## Exercise goal
Quote word for word the lines below, beginning with the first and ending with the one that has "The camera went 140". Drop the pictures.

## Information supplied
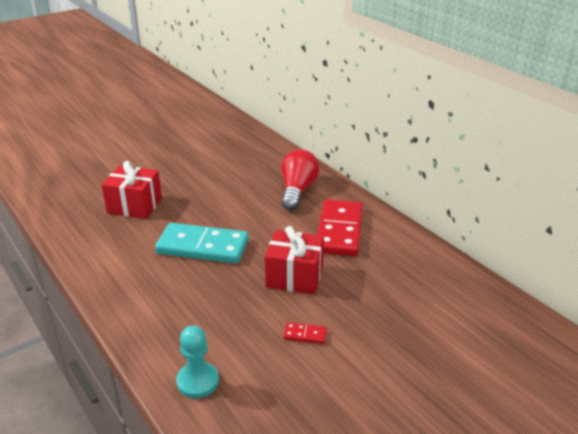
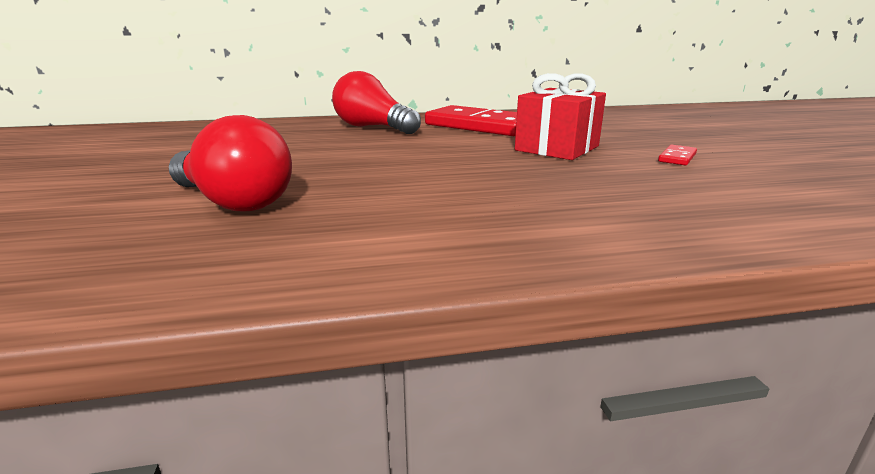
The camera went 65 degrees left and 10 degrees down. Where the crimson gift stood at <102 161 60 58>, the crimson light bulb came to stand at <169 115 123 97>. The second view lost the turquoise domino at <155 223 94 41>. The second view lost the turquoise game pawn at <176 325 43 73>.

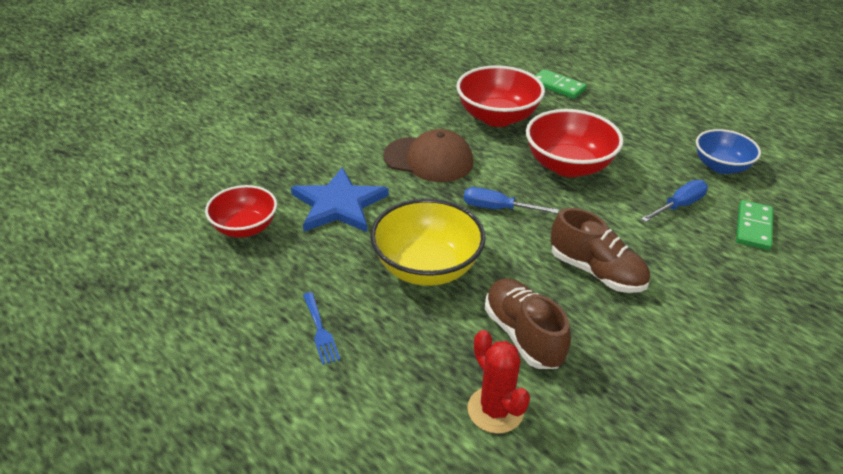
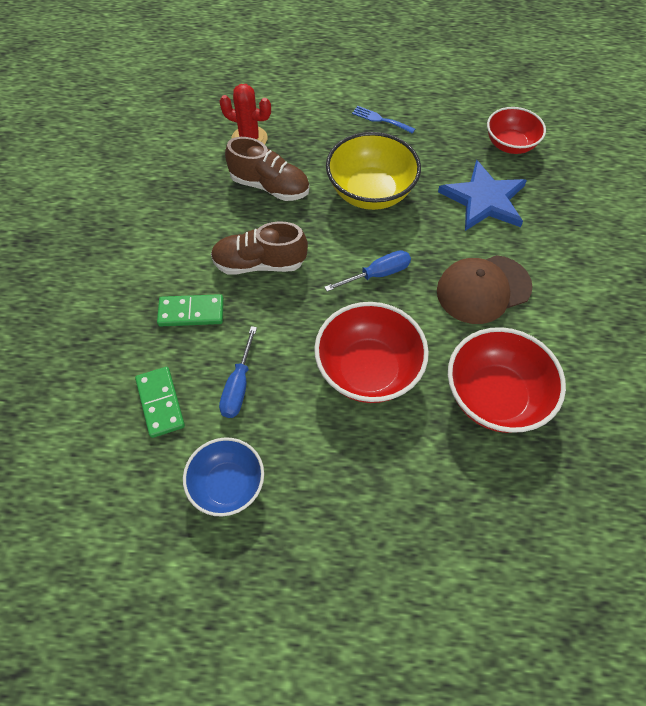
The camera went 140 degrees right and 20 degrees up. The emerald domino ended up elsewhere, having gone from <535 69 52 30> to <157 294 67 32>.

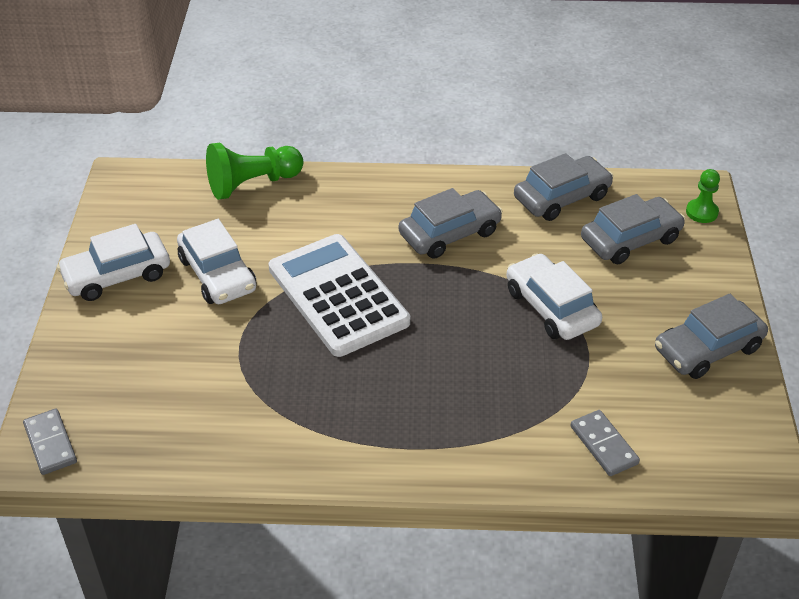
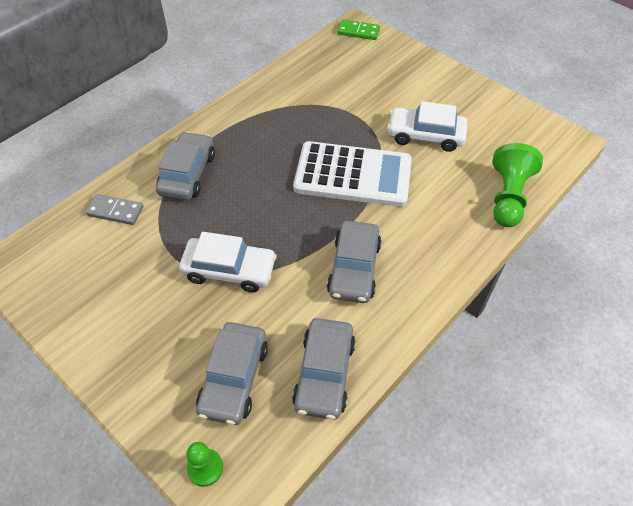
The camera went 130 degrees right and 10 degrees up. What was the grey domino at <23 409 54 66> turned into the emerald domino at <337 19 43 21>. The second view lost the snow-white automobile at <57 224 113 77>. The grey automobile ended up elsewhere, having gone from <655 294 113 85> to <156 132 59 68>.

## Your response
The camera went 65 degrees left and 10 degrees down. Where the crimson gift stood at <102 161 60 58>, the crimson light bulb came to stand at <169 115 123 97>. The second view lost the turquoise domino at <155 223 94 41>. The second view lost the turquoise game pawn at <176 325 43 73>.

The camera went 140 degrees right and 20 degrees up. The emerald domino ended up elsewhere, having gone from <535 69 52 30> to <157 294 67 32>.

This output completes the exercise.